What to work on
When you copy the records, keep every word exact and leave the pictures out.
(Beginning of Records provided)
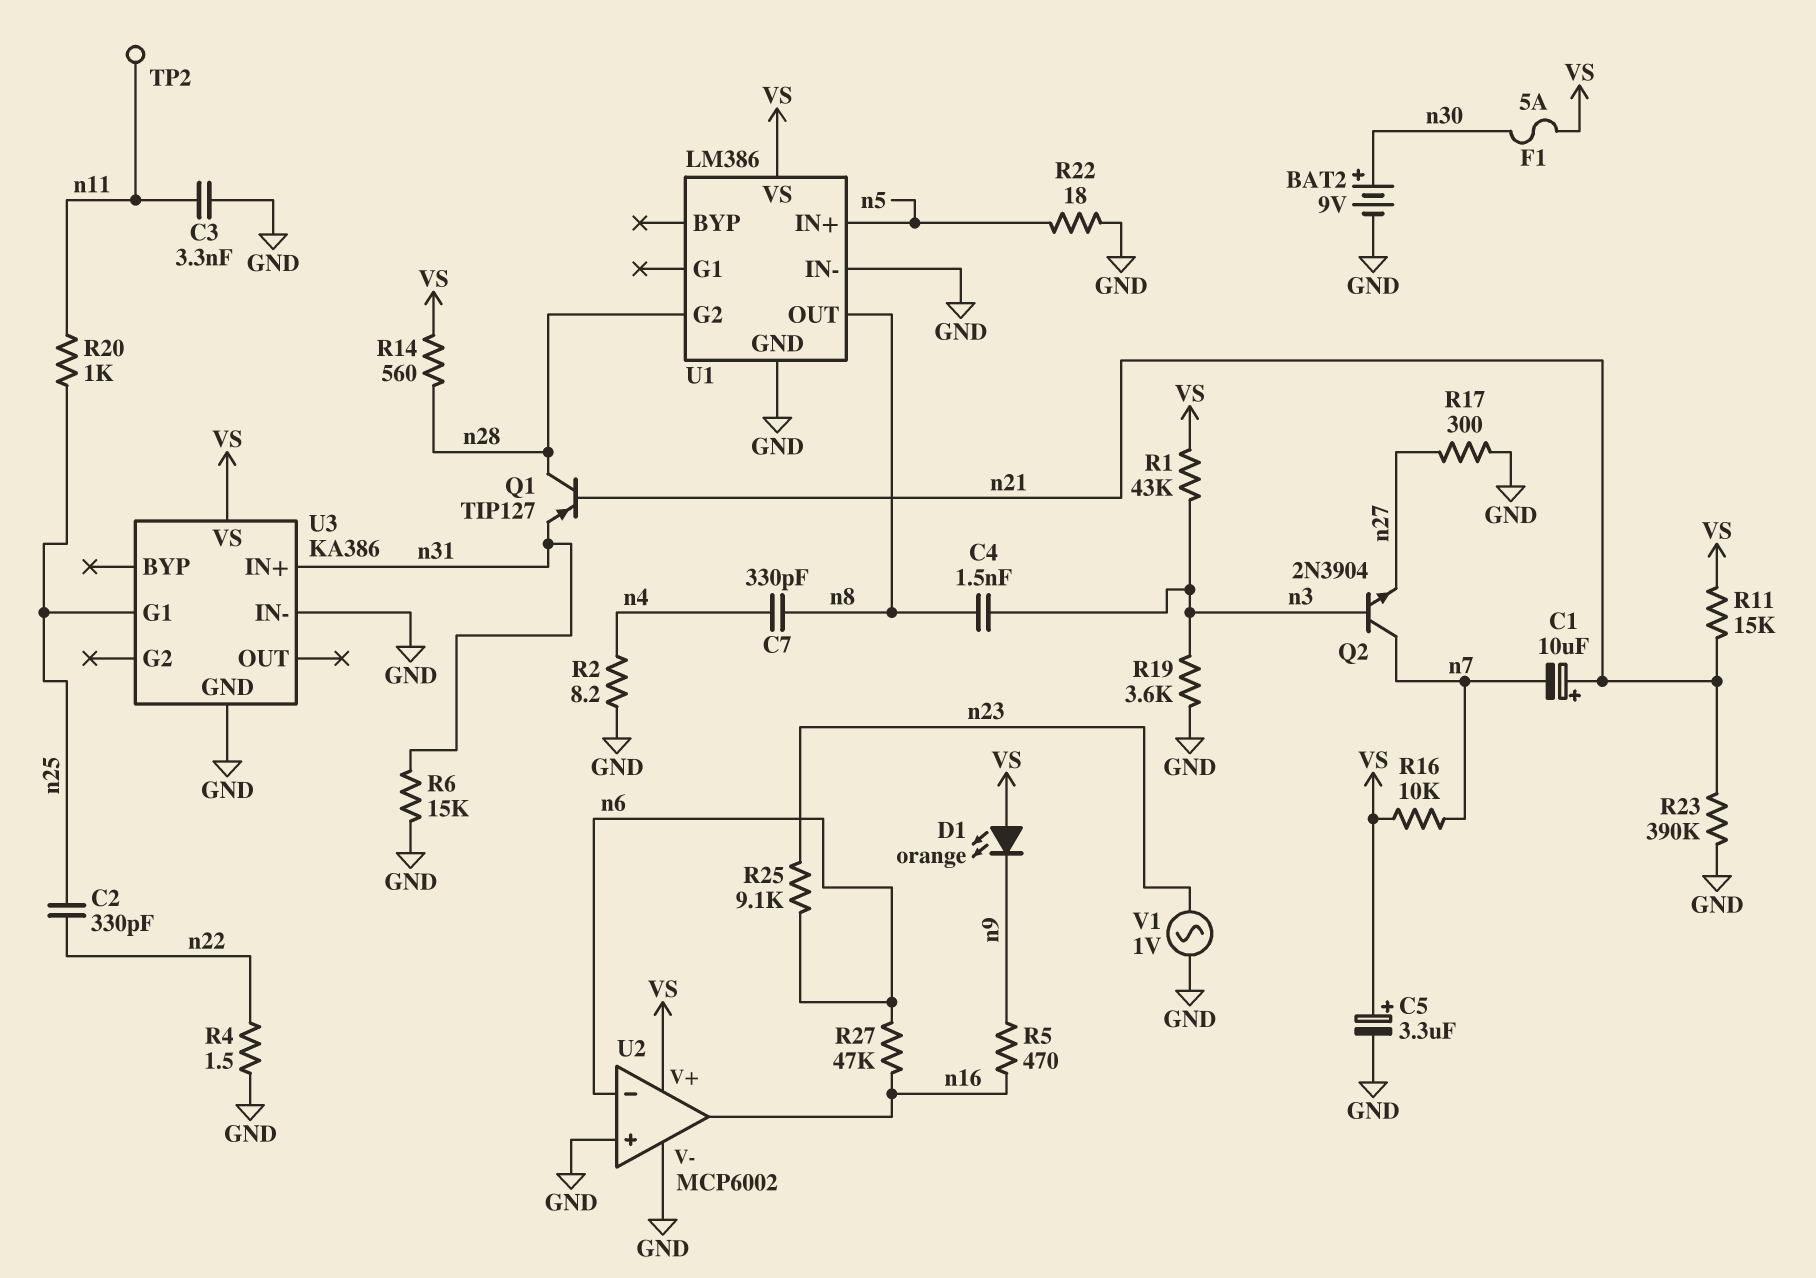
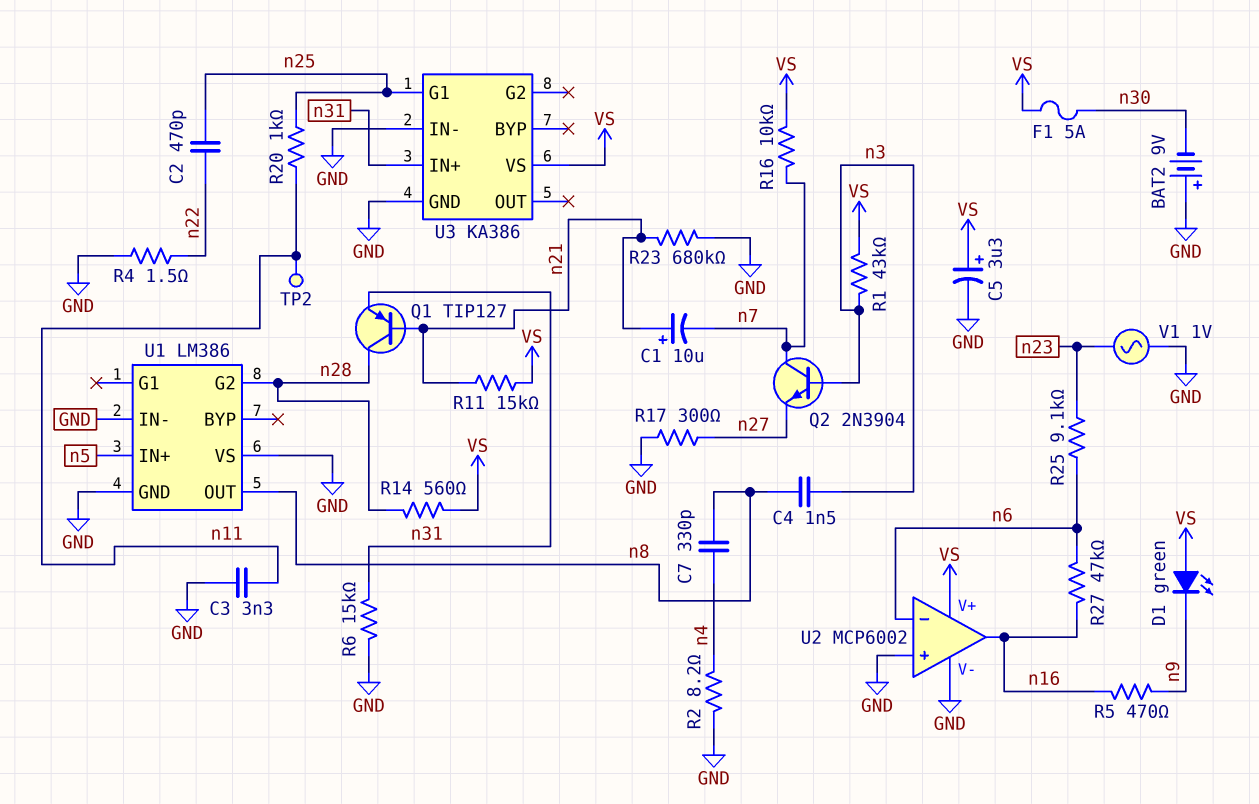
BAT2: 9V (plus n30, minus GND) -> 9V (plus GND, minus n30)
C2: 330pF (n22, n25) -> 470pF (n22, n25)
D1: LED orange (A VS, K n9) -> LED green (A VS, K n9)
R19: 3.6k (GND, n3) -> none
R22: 18 (GND, n5) -> none
R23: 390k (GND, n21) -> 680k (GND, n21)
U1 pin VS: VS -> GND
(End of Records provided)
Exercise result
BAT2: 9V (plus n30, minus GND) -> 9V (plus GND, minus n30)
C2: 330pF (n22, n25) -> 470pF (n22, n25)
D1: LED orange (A VS, K n9) -> LED green (A VS, K n9)
R19: 3.6k (GND, n3) -> none
R22: 18 (GND, n5) -> none
R23: 390k (GND, n21) -> 680k (GND, n21)
U1 pin VS: VS -> GND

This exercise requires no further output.